### [Collected material]
==============================

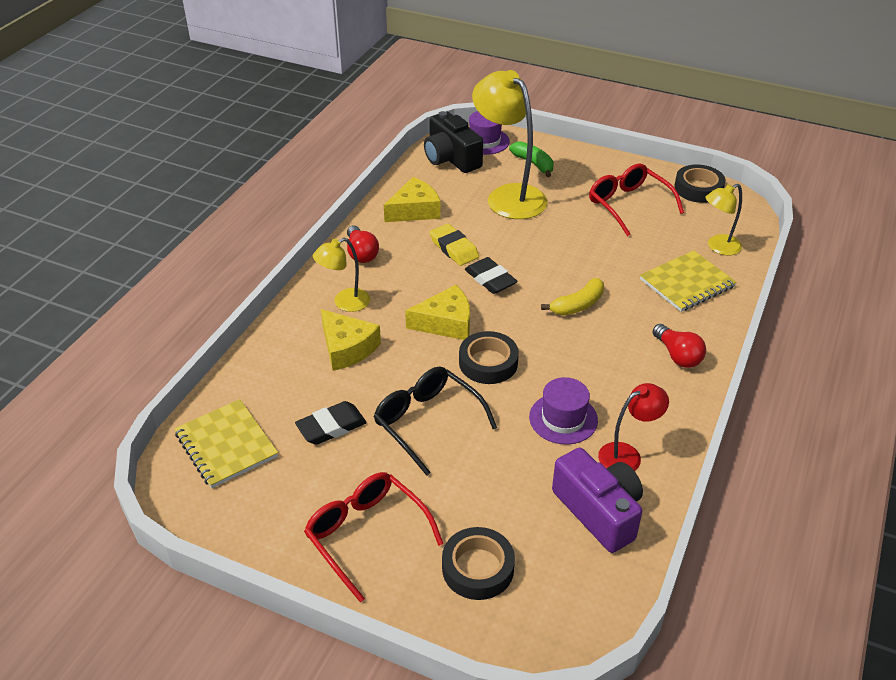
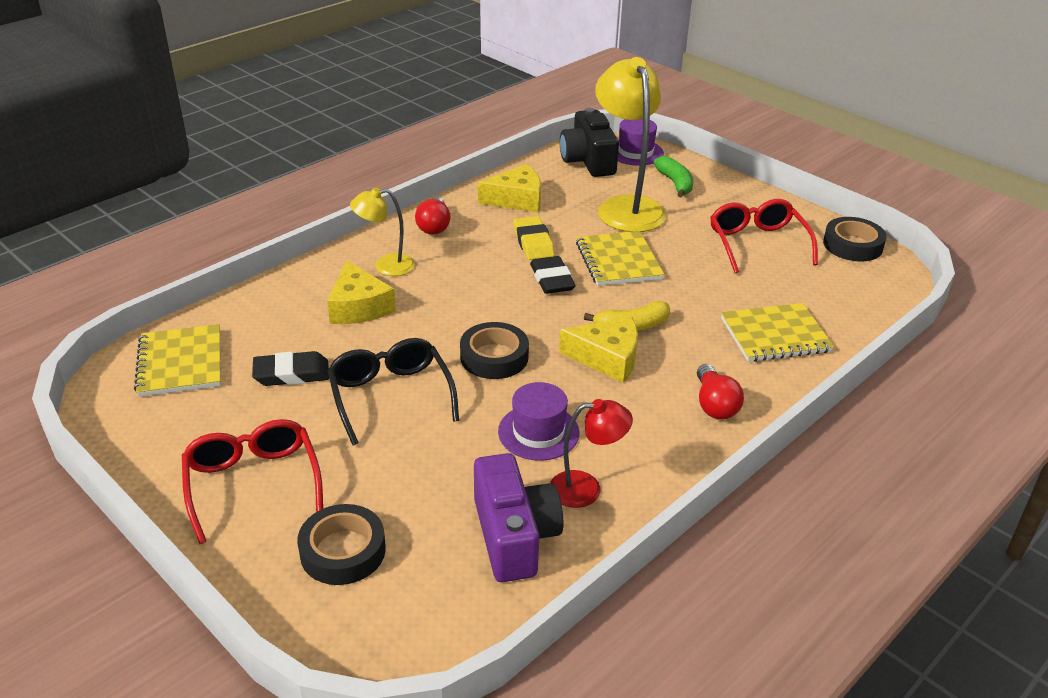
camera: 20 degrees right, 5 degrees down
(446, 323) = (476, 309): yellow cheese -> yellow cheese (607, 358)
(532, 248) = (618, 261): none -> yellow notebook
(718, 247) = (838, 308): yellow lamp -> none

==============================

### [Task details]
Could the listing above be printed again in full, with every picture omitted?

### [Output for this task]
camera: 20 degrees right, 5 degrees down
(446, 323) = (476, 309): yellow cheese -> yellow cheese (607, 358)
(532, 248) = (618, 261): none -> yellow notebook
(718, 247) = (838, 308): yellow lamp -> none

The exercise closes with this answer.